- _Source data_:
______
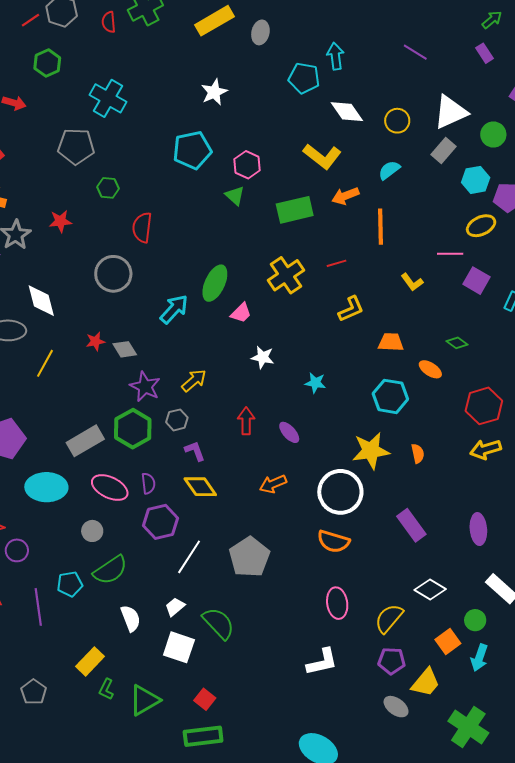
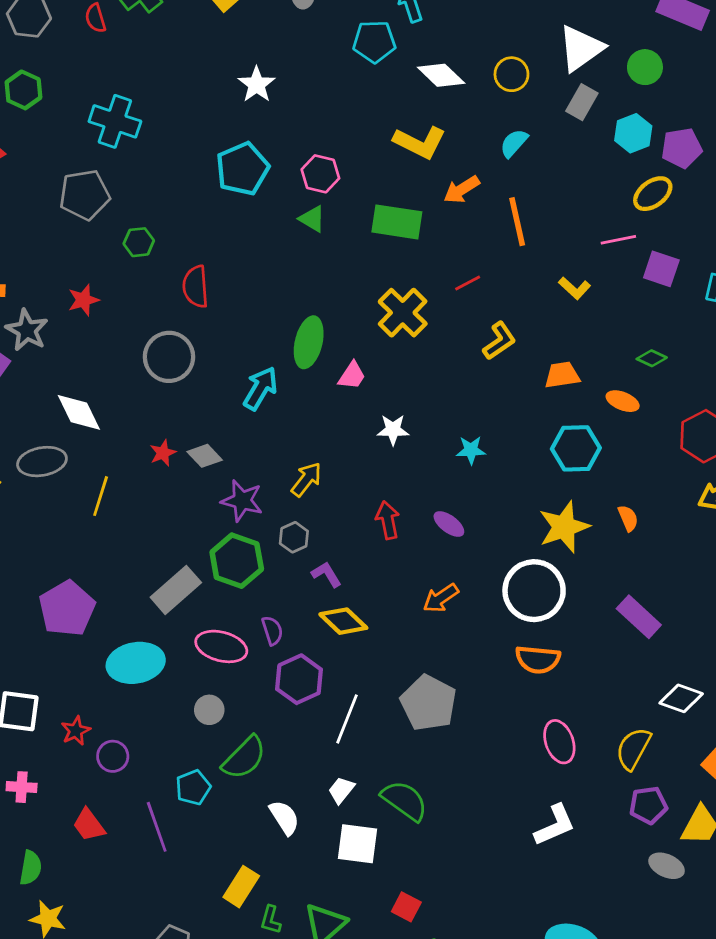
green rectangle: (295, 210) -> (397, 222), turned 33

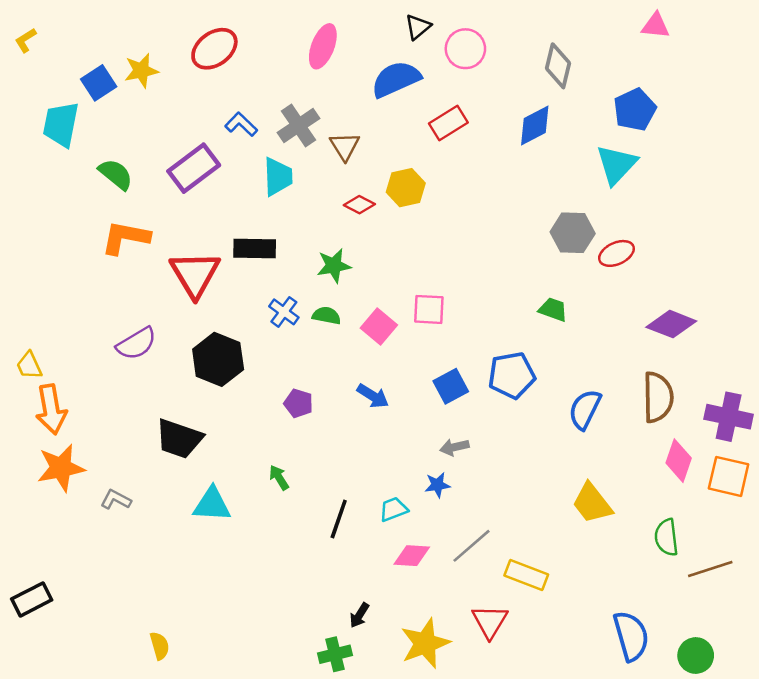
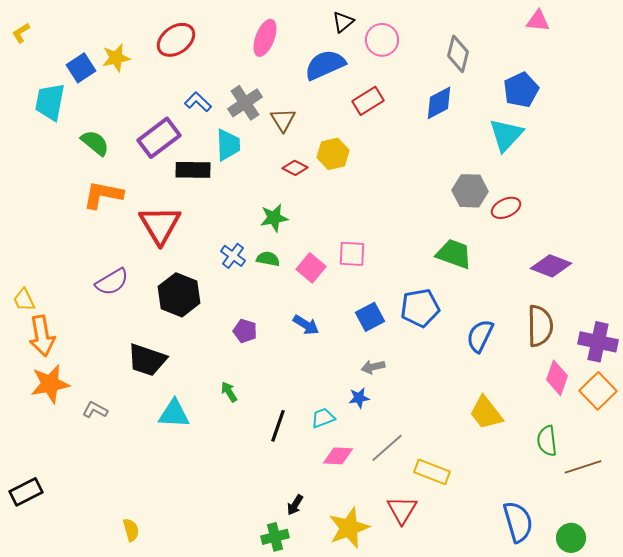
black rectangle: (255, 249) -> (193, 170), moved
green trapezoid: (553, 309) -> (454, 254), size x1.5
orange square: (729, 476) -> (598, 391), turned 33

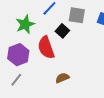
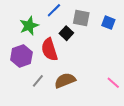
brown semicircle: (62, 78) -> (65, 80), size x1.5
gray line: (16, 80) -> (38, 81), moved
______
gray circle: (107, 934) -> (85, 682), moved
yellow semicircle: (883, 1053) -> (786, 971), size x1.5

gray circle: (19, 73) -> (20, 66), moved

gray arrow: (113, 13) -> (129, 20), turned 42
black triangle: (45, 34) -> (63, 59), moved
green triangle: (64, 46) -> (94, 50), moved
______
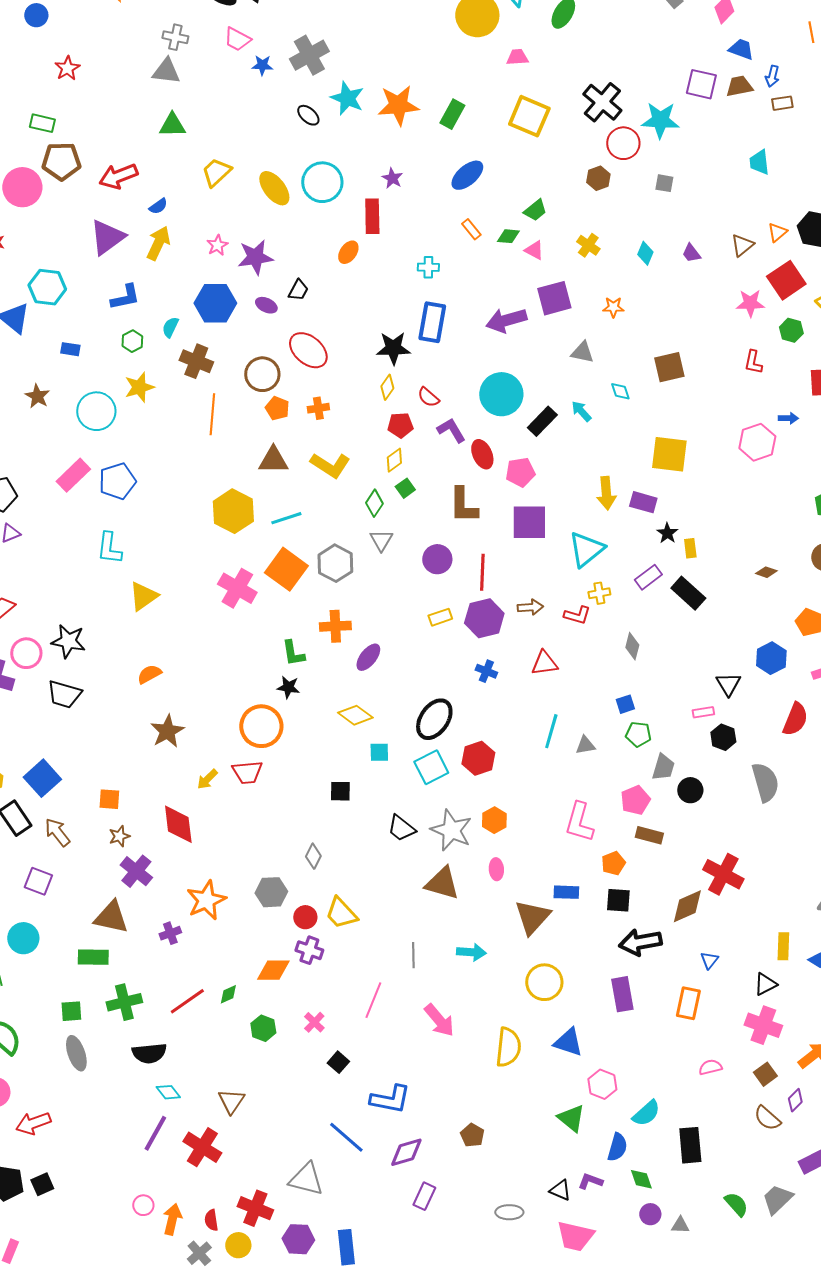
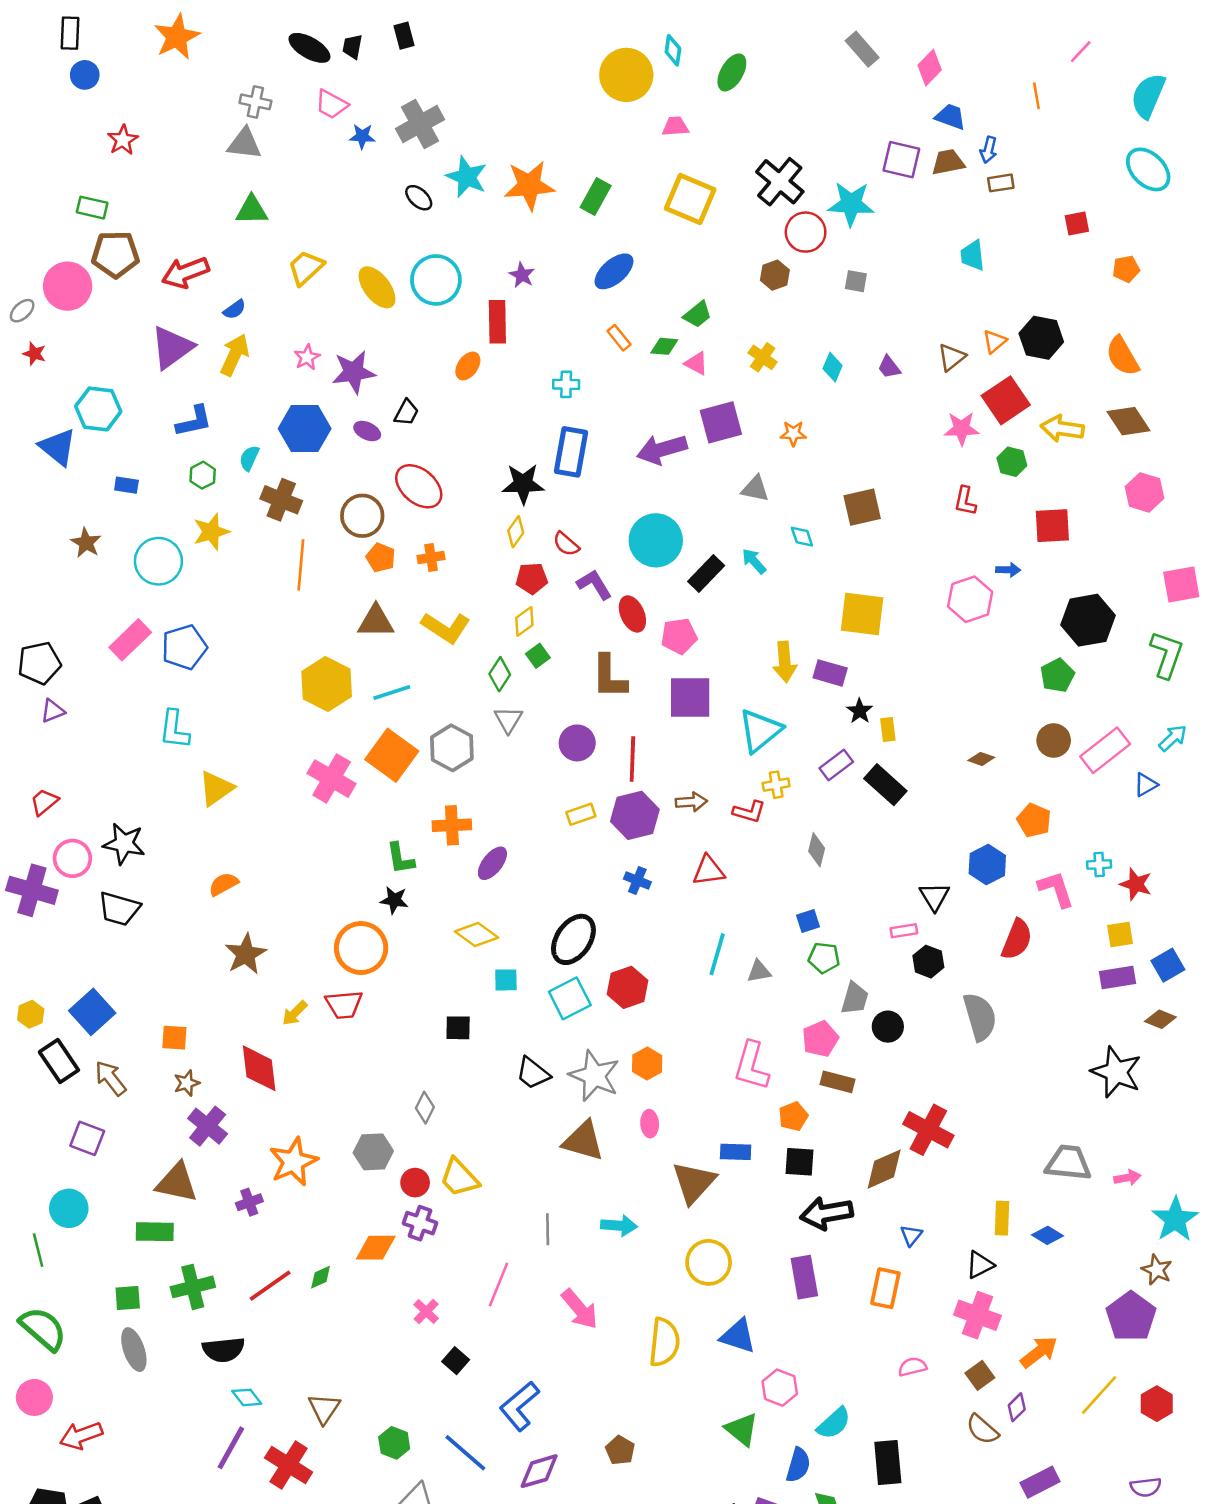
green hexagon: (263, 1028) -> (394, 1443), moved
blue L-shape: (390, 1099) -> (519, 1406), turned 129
______
- _Work instruction_: Only the lines of the listing above from the one with "green trapezoid: (553, 309)" through the one with "gray line: (16, 80) -> (38, 81), moved" should be output, exactly, with both ends kept and pictures left out.

- _Exercise result_:
green trapezoid: (553, 309) -> (454, 254), size x1.5
orange square: (729, 476) -> (598, 391), turned 33

brown semicircle: (62, 78) -> (65, 80), size x1.5
gray line: (16, 80) -> (38, 81), moved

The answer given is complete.